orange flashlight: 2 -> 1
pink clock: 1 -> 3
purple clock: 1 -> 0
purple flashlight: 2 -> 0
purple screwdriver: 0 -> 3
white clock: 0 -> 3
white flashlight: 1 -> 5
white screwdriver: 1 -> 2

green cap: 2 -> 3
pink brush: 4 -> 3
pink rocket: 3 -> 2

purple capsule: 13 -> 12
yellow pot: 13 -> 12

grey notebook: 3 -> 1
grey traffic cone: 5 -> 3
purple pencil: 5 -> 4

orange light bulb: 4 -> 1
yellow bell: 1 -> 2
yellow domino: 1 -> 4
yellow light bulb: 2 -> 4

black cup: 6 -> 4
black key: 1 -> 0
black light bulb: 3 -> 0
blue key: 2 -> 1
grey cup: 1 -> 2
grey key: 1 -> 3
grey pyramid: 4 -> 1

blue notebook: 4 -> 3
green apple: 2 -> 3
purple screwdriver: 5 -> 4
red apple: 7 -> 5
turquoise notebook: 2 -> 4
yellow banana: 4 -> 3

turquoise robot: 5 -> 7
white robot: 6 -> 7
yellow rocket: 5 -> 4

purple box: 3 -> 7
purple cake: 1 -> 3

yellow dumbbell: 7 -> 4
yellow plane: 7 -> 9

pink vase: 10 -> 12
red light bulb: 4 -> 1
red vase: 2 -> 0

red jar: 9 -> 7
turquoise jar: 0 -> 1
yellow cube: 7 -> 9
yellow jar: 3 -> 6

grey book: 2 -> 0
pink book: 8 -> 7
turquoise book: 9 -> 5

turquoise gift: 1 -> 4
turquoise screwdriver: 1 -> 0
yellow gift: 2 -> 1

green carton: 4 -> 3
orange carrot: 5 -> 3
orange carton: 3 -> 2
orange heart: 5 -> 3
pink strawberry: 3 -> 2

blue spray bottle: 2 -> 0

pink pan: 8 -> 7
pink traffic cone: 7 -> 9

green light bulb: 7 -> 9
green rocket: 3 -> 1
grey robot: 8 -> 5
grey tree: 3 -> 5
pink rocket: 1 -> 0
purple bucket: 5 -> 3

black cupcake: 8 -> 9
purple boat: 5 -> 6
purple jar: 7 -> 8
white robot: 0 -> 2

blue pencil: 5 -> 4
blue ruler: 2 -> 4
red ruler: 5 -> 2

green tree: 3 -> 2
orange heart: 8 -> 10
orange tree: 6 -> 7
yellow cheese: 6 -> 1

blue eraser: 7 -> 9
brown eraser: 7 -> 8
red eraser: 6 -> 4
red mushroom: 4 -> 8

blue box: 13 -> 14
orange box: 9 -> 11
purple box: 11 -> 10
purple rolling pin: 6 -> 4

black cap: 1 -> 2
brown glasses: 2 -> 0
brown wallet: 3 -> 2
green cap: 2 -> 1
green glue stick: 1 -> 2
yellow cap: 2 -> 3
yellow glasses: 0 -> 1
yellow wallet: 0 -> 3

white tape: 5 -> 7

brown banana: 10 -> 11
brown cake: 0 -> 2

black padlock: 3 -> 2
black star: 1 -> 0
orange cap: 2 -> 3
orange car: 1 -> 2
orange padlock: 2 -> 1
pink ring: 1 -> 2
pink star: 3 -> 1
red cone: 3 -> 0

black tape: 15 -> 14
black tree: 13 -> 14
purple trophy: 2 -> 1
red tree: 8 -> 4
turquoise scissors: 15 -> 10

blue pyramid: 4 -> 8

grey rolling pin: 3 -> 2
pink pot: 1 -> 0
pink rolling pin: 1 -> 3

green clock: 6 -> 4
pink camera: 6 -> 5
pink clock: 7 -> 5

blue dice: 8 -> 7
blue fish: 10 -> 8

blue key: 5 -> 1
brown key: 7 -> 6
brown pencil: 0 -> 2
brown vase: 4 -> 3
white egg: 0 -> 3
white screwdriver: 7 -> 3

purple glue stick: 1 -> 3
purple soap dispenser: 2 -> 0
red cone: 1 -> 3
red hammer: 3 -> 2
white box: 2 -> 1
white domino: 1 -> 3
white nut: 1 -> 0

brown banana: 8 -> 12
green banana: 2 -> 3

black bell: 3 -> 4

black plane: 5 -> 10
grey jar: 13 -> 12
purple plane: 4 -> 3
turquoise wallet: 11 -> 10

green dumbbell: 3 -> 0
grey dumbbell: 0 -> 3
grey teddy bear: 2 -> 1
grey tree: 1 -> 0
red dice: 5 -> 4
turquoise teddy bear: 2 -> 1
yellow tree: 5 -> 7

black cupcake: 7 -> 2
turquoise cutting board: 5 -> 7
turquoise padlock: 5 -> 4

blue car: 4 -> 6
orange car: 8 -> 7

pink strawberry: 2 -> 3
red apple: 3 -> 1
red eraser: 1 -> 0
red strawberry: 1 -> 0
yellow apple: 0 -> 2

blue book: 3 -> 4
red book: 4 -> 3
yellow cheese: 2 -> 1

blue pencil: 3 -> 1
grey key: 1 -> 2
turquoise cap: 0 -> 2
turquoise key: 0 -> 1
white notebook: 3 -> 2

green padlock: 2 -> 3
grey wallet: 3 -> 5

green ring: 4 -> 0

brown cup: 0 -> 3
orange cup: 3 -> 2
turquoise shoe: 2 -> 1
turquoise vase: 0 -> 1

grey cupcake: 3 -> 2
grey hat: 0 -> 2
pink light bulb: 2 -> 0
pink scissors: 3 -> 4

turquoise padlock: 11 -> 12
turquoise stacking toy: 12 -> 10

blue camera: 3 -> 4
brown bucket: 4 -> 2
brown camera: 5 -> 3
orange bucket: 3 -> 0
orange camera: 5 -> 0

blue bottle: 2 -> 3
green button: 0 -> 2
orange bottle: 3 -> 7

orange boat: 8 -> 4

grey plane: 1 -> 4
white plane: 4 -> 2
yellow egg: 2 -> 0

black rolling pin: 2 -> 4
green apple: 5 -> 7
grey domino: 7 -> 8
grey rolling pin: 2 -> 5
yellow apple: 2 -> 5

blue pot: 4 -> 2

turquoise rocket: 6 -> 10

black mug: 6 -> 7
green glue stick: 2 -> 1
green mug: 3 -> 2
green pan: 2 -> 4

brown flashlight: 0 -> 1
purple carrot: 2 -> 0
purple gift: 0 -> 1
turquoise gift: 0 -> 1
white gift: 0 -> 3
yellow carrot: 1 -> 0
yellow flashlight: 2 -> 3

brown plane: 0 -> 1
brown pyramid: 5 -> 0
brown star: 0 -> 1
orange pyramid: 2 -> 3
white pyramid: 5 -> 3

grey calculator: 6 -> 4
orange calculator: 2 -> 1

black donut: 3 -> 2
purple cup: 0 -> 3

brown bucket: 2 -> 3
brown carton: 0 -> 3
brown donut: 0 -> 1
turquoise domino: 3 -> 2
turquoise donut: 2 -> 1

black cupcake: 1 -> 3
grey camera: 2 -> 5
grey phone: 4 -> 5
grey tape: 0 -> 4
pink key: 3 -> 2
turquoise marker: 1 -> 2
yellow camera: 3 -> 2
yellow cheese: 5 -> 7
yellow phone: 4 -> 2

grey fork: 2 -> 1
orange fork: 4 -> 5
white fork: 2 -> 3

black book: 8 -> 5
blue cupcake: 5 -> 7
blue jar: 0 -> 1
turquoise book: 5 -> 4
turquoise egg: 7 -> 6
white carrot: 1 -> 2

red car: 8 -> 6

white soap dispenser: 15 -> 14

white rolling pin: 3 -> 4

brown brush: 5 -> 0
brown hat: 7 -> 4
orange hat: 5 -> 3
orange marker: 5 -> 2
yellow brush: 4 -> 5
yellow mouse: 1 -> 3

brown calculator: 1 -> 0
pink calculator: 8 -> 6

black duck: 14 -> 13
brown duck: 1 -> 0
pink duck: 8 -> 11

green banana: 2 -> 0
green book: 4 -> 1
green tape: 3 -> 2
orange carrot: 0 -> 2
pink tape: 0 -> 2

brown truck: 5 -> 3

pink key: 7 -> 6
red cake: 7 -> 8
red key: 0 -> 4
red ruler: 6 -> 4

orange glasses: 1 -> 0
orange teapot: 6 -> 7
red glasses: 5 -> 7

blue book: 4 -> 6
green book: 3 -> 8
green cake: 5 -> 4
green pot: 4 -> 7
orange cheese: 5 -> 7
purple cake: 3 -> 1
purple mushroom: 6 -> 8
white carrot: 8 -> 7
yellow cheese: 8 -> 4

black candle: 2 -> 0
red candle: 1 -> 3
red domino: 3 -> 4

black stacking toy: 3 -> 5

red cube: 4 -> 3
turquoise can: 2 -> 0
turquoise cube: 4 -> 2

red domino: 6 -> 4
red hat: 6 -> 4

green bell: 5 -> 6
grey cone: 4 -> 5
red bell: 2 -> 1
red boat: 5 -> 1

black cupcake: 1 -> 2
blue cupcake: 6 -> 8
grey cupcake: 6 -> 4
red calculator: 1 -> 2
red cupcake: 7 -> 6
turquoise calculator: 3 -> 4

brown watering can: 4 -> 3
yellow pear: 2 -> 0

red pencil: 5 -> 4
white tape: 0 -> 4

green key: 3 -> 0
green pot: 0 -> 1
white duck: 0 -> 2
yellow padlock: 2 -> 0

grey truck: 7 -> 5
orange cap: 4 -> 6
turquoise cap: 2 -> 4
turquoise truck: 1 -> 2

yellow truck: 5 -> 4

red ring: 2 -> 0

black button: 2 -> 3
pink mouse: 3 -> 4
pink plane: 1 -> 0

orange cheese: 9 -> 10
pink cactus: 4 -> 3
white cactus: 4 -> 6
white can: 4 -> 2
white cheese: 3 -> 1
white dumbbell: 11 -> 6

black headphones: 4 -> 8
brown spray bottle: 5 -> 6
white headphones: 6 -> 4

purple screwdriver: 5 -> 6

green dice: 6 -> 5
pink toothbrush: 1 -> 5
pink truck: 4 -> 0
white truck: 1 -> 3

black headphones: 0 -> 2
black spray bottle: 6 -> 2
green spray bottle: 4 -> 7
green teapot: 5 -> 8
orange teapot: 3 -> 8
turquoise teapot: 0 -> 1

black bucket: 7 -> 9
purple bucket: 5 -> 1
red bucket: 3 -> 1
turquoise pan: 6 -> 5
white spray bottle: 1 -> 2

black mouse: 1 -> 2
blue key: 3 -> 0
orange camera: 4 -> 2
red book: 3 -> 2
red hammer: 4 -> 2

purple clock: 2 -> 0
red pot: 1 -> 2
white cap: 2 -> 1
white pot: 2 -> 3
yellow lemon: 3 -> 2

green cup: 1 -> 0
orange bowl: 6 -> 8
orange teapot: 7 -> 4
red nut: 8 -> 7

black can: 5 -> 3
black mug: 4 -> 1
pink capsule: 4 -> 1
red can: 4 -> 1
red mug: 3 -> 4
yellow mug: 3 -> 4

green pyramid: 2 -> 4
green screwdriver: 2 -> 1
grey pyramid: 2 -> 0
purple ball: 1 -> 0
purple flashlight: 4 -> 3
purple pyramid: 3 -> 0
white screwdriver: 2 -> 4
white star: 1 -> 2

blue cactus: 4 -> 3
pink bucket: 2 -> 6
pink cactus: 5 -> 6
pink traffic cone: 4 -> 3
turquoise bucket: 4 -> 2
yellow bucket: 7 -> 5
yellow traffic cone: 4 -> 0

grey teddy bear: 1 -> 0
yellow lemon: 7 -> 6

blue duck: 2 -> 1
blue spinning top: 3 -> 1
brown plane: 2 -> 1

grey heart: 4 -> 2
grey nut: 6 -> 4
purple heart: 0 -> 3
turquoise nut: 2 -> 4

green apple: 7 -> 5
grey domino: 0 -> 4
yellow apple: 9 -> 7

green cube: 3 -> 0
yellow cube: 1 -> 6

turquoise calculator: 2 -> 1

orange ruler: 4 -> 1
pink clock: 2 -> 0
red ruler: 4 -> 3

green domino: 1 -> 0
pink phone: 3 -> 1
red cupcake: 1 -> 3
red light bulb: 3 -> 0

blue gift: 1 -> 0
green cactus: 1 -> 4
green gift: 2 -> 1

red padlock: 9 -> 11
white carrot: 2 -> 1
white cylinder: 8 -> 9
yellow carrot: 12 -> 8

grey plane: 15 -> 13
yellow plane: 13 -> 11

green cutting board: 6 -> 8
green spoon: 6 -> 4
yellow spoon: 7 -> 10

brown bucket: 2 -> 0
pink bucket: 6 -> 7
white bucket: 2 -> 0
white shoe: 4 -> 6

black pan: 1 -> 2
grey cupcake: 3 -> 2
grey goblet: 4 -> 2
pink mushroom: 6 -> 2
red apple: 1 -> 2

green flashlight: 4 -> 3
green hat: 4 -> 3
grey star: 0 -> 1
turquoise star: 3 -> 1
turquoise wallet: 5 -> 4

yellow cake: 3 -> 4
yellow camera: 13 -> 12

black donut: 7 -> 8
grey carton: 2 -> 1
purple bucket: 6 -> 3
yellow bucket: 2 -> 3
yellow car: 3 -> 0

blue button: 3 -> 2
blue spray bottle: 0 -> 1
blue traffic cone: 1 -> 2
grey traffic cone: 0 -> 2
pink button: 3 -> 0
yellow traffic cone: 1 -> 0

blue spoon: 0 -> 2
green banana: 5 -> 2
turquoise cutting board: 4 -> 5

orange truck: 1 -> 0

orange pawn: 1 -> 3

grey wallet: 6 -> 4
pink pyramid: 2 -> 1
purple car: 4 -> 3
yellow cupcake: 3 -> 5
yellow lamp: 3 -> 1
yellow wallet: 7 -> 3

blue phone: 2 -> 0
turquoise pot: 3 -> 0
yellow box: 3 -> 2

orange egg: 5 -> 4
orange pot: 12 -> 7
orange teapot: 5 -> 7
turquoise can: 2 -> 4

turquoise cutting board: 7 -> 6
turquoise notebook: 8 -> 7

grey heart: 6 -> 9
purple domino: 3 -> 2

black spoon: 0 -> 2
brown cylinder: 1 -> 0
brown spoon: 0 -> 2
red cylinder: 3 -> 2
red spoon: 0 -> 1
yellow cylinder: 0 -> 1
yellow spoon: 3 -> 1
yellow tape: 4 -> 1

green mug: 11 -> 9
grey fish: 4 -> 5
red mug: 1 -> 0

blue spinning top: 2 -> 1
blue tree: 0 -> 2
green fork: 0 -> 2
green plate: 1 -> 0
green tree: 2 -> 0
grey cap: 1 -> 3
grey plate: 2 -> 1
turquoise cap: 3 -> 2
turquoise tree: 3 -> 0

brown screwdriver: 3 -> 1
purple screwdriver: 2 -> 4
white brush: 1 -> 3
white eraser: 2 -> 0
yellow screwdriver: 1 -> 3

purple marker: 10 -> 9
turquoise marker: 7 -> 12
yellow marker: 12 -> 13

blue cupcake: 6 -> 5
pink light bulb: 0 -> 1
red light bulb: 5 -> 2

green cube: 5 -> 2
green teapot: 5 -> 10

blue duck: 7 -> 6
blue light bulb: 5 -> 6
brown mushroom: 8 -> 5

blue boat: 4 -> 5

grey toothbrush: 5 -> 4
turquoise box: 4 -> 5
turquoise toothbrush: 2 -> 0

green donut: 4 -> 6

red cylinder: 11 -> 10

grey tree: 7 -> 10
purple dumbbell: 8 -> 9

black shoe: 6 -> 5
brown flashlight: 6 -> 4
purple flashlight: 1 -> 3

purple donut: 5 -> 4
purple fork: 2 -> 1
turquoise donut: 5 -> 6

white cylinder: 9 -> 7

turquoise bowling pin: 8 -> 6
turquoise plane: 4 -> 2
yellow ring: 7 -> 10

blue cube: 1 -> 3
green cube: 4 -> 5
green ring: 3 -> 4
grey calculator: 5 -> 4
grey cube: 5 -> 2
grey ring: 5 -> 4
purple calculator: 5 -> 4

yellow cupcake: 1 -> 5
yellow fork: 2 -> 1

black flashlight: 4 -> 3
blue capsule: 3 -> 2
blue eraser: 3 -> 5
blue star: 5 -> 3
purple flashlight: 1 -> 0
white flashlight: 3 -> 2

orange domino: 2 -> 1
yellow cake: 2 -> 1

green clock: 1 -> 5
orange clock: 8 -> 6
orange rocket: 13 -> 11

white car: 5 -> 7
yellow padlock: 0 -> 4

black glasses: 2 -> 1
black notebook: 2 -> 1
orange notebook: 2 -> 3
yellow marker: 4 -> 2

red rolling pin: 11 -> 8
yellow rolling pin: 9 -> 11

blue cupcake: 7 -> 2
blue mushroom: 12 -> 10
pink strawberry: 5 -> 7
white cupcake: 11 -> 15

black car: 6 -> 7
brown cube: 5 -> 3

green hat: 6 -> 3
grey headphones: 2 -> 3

※ ※ ※

**DIRECTIONS**
Where the listing above reaches the line that contains "black flashlight: 4 -> 3", start retyping, and finish with the line that contains "yellow rolling pin: 9 -> 11"; reproduce those lines exactly and no others.

**SOLUTION TO THIS PROBLEM**
black flashlight: 4 -> 3
blue capsule: 3 -> 2
blue eraser: 3 -> 5
blue star: 5 -> 3
purple flashlight: 1 -> 0
white flashlight: 3 -> 2

orange domino: 2 -> 1
yellow cake: 2 -> 1

green clock: 1 -> 5
orange clock: 8 -> 6
orange rocket: 13 -> 11

white car: 5 -> 7
yellow padlock: 0 -> 4

black glasses: 2 -> 1
black notebook: 2 -> 1
orange notebook: 2 -> 3
yellow marker: 4 -> 2

red rolling pin: 11 -> 8
yellow rolling pin: 9 -> 11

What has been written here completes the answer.